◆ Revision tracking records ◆

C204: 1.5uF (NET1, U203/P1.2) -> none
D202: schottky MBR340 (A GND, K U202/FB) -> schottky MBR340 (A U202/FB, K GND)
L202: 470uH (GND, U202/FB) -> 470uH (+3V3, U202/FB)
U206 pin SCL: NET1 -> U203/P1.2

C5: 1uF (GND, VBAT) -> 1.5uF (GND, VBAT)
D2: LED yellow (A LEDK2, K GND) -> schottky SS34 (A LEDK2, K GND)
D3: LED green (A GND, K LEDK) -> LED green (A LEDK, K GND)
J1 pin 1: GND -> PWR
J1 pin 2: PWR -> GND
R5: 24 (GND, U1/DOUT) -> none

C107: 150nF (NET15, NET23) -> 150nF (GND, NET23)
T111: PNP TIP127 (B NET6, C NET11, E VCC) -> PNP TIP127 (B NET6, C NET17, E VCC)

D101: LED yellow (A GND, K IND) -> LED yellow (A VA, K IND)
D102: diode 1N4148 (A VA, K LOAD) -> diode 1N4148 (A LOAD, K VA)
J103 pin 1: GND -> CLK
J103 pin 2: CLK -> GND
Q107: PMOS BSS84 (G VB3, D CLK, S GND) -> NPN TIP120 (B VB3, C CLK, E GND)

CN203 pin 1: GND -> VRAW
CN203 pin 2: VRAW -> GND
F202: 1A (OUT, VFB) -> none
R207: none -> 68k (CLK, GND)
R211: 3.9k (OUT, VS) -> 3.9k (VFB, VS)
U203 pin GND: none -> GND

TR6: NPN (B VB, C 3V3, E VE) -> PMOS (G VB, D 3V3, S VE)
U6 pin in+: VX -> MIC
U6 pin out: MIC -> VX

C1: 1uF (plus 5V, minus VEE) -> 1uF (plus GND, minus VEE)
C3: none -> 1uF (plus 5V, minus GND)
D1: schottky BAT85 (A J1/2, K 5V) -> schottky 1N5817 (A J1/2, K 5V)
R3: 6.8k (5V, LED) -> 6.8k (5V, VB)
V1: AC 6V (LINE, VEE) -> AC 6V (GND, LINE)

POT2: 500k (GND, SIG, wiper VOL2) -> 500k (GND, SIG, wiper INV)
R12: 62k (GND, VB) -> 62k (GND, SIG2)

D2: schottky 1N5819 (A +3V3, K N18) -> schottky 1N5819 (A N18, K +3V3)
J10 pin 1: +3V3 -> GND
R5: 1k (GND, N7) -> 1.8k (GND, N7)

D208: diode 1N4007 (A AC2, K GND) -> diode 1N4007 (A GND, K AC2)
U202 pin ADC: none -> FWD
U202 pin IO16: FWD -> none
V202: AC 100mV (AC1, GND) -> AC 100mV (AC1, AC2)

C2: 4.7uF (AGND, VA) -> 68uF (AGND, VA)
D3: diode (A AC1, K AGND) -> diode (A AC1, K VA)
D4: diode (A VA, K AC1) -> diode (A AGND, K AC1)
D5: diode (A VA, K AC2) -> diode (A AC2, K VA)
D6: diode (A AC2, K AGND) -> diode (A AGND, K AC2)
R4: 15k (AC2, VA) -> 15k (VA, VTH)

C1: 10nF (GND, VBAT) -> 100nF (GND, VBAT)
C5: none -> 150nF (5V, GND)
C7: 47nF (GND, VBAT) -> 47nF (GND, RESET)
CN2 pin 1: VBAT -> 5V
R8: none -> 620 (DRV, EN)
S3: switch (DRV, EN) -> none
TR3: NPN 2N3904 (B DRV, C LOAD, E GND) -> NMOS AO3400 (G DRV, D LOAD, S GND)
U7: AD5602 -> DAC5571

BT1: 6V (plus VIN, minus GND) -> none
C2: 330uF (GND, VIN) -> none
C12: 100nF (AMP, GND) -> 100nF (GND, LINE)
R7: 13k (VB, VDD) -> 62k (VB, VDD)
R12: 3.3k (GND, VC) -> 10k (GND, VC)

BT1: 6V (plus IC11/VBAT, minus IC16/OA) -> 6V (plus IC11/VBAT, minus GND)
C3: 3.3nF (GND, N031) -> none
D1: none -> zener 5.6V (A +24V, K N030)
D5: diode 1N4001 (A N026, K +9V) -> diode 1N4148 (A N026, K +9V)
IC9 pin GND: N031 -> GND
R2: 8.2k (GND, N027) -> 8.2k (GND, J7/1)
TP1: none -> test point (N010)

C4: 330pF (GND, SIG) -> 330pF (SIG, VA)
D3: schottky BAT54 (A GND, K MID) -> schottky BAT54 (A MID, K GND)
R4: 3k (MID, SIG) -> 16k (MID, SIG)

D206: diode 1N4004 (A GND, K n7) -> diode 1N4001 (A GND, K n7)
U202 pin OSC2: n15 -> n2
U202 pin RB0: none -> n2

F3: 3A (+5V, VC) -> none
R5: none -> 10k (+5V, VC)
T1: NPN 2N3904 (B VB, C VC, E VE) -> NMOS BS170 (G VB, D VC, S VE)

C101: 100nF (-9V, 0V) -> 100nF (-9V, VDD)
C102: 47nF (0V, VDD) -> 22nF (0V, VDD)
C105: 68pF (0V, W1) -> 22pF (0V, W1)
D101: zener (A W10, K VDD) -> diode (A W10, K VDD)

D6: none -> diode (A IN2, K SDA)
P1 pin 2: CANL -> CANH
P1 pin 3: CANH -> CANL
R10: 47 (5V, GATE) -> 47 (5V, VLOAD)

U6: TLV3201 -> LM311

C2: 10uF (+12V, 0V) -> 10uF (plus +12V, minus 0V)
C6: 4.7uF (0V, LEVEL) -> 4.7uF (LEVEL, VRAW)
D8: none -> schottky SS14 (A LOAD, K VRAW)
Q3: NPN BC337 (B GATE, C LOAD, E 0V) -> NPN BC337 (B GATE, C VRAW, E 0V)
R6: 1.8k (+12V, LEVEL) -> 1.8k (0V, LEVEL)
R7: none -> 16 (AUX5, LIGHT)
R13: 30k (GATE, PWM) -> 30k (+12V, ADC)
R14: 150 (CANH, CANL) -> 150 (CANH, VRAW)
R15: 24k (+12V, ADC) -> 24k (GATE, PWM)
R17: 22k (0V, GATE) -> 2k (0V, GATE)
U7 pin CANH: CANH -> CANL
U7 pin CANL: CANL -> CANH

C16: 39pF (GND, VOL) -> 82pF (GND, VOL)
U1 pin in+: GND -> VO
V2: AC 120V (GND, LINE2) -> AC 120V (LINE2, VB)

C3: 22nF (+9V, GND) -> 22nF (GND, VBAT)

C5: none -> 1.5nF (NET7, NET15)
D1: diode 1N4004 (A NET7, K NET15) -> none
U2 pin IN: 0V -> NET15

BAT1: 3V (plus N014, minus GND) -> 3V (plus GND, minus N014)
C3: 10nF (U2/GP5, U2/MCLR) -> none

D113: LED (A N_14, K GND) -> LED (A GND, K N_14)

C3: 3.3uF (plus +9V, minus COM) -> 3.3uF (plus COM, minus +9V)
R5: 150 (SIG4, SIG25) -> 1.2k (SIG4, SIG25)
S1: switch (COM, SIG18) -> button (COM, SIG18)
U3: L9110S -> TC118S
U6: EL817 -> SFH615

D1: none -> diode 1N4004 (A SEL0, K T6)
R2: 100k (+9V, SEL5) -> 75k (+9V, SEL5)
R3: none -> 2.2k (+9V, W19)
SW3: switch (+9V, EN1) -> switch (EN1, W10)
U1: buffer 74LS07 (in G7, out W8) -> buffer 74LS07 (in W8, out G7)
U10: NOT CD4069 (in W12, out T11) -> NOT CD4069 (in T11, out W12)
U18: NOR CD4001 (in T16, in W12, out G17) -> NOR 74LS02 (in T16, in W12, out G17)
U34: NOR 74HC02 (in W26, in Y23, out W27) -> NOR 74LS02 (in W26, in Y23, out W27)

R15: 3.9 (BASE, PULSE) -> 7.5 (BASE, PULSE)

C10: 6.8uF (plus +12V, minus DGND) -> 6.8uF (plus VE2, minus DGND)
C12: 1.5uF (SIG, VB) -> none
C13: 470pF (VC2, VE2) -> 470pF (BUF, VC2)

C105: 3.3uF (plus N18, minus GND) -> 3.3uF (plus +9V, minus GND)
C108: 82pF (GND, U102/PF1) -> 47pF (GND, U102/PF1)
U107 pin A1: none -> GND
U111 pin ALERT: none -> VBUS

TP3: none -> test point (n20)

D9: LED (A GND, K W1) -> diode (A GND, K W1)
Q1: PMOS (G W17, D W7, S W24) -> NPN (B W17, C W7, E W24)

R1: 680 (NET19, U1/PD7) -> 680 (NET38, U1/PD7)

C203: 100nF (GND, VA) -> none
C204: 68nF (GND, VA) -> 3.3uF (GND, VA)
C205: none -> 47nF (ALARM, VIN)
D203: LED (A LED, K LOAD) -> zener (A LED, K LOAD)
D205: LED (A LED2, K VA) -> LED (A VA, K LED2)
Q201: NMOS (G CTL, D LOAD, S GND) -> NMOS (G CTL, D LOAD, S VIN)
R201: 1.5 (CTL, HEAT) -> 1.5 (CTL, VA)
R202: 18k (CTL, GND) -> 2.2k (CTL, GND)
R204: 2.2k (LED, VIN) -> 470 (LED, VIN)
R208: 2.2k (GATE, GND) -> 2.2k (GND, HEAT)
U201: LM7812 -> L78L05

◆ WHAT YOU HAVE TO DO ◆
Reproduce exactly the lines that run from the start of the records to the line with "C5: 1uF (GND, VBAT) -> 1.5uF (GND, VBAT)", both included.

◆ RESPONSE TO THIS EXERCISE ◆
C204: 1.5uF (NET1, U203/P1.2) -> none
D202: schottky MBR340 (A GND, K U202/FB) -> schottky MBR340 (A U202/FB, K GND)
L202: 470uH (GND, U202/FB) -> 470uH (+3V3, U202/FB)
U206 pin SCL: NET1 -> U203/P1.2

C5: 1uF (GND, VBAT) -> 1.5uF (GND, VBAT)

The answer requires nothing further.